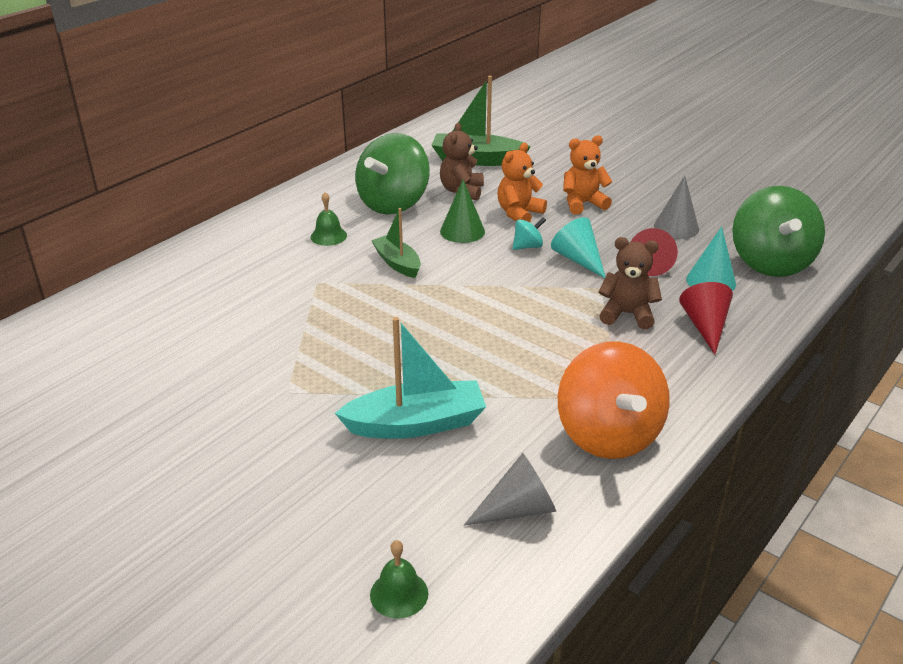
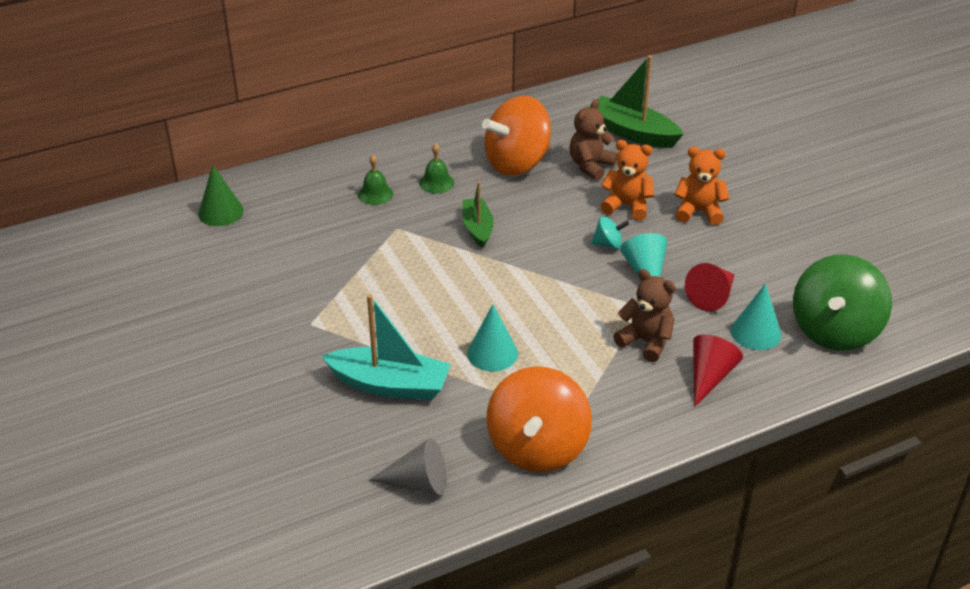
camera: 25 degrees right, 5 degrees up
(393, 203) = (517, 163): green spinning top -> orange spinning top
(399, 594) = (287, 514): green bell -> green bell (375, 194)
(462, 231) = (559, 211): green cone -> green cone (220, 212)
(496, 364) = (492, 353): none -> turquoise cone
(519, 213) = (627, 206): orange teddy bear -> orange teddy bear turned 45 degrees clockwise
(676, 227) = (771, 264): grey cone -> none

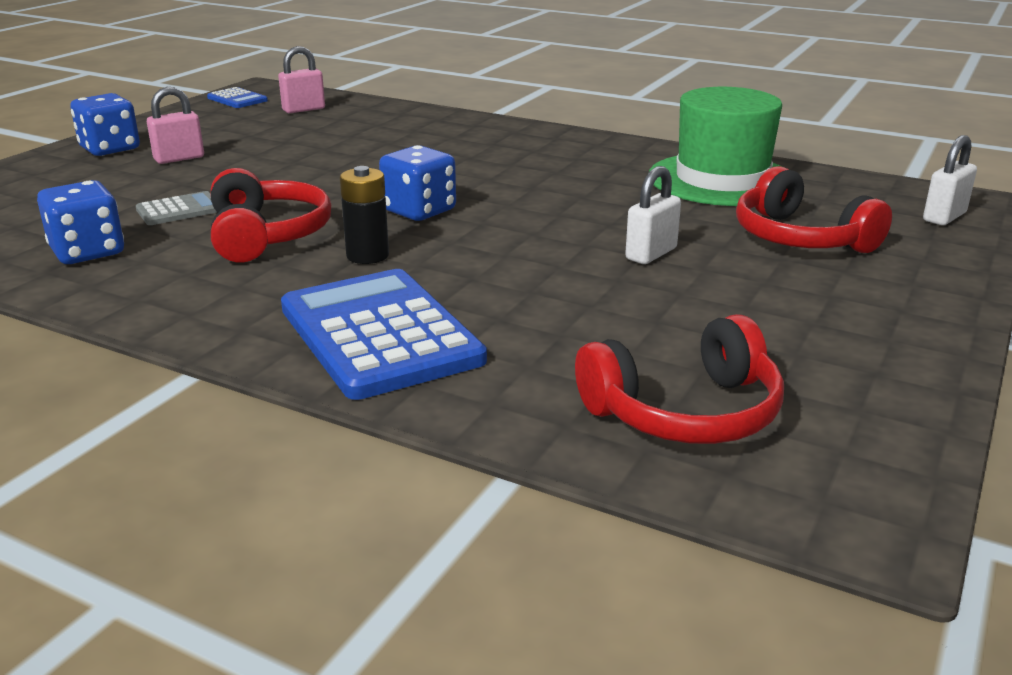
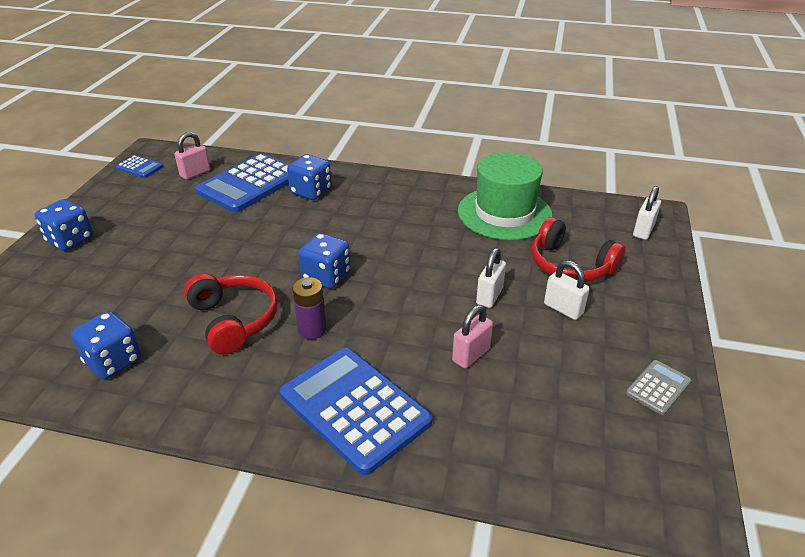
camera: 15 degrees left, 10 degrees up
(179, 158) = (129, 244): pink padlock -> pink padlock (471, 355)
(179, 210) = (158, 303): grey calculator -> grey calculator (658, 387)
(367, 255) = (312, 330): black battery -> purple battery
(369, 123) = (250, 184): none -> blue calculator
(447, 137) = (311, 191): none -> blue dice
(685, 412) = (563, 442): red headphones -> none
(763, 279) = (563, 309): none -> white padlock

- - - - - - -

**Exercise directions:** Would you please print out all the records above exactly, minus any pictures?

**Exercise result:**
camera: 25 degrees right, 5 degrees up
(393, 203) = (517, 163): green spinning top -> orange spinning top
(399, 594) = (287, 514): green bell -> green bell (375, 194)
(462, 231) = (559, 211): green cone -> green cone (220, 212)
(496, 364) = (492, 353): none -> turquoise cone
(519, 213) = (627, 206): orange teddy bear -> orange teddy bear turned 45 degrees clockwise
(676, 227) = (771, 264): grey cone -> none

camera: 15 degrees left, 10 degrees up
(179, 158) = (129, 244): pink padlock -> pink padlock (471, 355)
(179, 210) = (158, 303): grey calculator -> grey calculator (658, 387)
(367, 255) = (312, 330): black battery -> purple battery
(369, 123) = (250, 184): none -> blue calculator
(447, 137) = (311, 191): none -> blue dice
(685, 412) = (563, 442): red headphones -> none
(763, 279) = (563, 309): none -> white padlock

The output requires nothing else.